WHAT YOU WILL DO: Give the lines again, unchanged, starting with the line containing "red brick G6:G7" and ending with the last line of the data below.

BEGIN

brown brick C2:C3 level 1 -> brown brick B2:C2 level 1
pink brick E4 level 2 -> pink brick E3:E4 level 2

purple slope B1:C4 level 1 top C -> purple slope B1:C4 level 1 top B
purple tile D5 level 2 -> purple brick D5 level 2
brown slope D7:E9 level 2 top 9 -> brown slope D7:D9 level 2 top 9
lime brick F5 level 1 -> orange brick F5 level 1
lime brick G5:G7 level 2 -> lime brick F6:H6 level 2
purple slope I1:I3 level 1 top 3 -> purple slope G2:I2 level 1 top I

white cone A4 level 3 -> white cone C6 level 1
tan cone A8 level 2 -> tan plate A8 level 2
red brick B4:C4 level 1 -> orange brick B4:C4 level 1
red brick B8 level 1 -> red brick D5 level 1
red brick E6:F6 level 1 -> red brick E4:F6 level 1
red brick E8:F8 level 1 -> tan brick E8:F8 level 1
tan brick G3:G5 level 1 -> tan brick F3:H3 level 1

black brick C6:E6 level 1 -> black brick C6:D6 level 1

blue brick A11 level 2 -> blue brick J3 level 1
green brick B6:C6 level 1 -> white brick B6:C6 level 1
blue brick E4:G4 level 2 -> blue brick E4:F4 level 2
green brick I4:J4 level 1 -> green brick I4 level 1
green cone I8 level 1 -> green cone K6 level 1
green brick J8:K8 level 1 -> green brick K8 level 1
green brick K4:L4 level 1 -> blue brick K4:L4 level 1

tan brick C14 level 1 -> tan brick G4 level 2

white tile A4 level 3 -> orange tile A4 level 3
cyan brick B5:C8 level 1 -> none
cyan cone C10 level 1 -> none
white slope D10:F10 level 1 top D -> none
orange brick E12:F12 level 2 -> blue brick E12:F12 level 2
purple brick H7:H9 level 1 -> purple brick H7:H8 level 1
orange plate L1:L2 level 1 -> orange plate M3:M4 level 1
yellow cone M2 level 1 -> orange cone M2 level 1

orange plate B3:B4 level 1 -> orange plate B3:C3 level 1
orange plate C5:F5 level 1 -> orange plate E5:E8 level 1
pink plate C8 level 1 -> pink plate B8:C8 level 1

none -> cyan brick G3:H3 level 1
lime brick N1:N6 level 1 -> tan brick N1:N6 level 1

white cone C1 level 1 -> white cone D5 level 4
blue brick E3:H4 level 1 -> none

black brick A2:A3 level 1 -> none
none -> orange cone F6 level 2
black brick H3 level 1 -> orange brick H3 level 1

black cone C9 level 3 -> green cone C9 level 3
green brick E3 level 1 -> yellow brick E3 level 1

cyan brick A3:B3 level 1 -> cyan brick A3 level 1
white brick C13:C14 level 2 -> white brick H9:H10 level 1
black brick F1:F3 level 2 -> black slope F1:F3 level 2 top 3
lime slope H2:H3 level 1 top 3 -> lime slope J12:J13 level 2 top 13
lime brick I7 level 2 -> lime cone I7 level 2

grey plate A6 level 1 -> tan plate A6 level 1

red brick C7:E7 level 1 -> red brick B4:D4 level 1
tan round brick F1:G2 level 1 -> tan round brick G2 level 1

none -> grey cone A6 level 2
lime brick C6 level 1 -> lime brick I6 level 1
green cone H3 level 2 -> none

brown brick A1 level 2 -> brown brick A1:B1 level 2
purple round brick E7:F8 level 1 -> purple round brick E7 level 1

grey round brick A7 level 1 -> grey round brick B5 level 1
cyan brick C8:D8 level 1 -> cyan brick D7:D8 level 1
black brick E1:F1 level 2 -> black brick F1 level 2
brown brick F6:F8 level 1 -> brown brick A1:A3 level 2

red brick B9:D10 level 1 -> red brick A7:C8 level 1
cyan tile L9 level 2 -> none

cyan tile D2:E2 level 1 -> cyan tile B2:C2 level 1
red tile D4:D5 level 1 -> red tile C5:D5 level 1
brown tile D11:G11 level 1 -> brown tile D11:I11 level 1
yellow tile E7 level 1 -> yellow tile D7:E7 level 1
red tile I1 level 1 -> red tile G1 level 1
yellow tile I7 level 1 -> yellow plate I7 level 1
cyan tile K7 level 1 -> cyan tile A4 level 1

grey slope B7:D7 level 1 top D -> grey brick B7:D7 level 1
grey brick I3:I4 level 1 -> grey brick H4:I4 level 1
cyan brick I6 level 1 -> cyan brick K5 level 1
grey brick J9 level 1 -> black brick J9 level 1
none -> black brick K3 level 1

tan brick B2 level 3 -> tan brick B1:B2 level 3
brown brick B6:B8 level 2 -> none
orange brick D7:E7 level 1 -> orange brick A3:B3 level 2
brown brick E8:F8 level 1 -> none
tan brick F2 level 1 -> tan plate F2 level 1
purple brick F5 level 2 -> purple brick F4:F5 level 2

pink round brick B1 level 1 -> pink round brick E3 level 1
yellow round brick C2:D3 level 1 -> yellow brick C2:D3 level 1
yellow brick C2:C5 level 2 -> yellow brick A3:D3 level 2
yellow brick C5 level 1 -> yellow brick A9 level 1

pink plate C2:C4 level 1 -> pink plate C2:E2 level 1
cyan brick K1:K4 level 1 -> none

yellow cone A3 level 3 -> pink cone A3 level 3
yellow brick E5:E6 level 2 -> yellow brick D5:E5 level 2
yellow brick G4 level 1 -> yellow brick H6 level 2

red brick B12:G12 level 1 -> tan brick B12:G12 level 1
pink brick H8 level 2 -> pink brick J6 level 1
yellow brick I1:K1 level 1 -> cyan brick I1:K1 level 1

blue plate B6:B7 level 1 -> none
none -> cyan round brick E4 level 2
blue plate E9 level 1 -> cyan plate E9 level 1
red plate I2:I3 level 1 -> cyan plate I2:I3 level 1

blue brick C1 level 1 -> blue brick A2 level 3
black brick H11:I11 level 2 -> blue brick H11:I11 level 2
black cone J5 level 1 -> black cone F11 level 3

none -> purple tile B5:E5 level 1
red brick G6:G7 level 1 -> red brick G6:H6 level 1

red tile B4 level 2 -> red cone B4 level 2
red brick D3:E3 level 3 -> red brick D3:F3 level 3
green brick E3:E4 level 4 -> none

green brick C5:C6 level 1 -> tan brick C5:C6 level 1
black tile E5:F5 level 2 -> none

END

OUTPUT OF THE EXERCISE:
red brick G6:G7 level 1 -> red brick G6:H6 level 1

red tile B4 level 2 -> red cone B4 level 2
red brick D3:E3 level 3 -> red brick D3:F3 level 3
green brick E3:E4 level 4 -> none

green brick C5:C6 level 1 -> tan brick C5:C6 level 1
black tile E5:F5 level 2 -> none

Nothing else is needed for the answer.